What is needed: No output is needed beyond the number of lines in the listing that contain the word "spray".

Dataset:
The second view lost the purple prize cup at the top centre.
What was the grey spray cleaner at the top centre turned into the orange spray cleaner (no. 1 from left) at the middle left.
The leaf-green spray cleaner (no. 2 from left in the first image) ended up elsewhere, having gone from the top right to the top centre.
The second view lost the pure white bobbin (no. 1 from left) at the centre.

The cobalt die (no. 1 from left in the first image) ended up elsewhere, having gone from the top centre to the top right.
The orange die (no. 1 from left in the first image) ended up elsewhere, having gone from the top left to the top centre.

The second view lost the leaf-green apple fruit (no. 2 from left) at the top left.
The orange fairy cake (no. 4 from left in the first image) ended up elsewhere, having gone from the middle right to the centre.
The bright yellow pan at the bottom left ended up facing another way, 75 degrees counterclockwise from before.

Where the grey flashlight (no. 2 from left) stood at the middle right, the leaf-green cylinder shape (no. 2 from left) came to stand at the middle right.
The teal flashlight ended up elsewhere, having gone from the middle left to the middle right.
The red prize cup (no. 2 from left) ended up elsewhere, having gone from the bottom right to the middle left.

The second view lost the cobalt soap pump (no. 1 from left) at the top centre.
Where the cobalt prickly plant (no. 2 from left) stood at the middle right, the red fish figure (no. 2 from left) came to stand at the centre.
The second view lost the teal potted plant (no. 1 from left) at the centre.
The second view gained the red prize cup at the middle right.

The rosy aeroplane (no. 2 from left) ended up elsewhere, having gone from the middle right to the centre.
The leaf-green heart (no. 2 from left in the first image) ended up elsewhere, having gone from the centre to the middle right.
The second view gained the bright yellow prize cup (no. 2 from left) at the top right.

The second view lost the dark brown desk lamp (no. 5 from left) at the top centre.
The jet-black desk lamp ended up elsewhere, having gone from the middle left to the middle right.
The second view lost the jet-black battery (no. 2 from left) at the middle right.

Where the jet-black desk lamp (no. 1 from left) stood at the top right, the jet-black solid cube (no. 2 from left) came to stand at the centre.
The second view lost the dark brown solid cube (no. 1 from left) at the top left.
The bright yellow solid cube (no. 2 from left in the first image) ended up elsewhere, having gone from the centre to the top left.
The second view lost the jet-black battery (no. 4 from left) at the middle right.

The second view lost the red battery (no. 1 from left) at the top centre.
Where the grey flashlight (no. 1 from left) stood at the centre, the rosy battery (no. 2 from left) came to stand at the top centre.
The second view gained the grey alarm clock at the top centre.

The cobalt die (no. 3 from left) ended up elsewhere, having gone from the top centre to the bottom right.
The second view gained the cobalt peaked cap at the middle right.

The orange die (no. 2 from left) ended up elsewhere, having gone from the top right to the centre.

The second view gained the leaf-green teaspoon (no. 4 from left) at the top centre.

Completed task: 2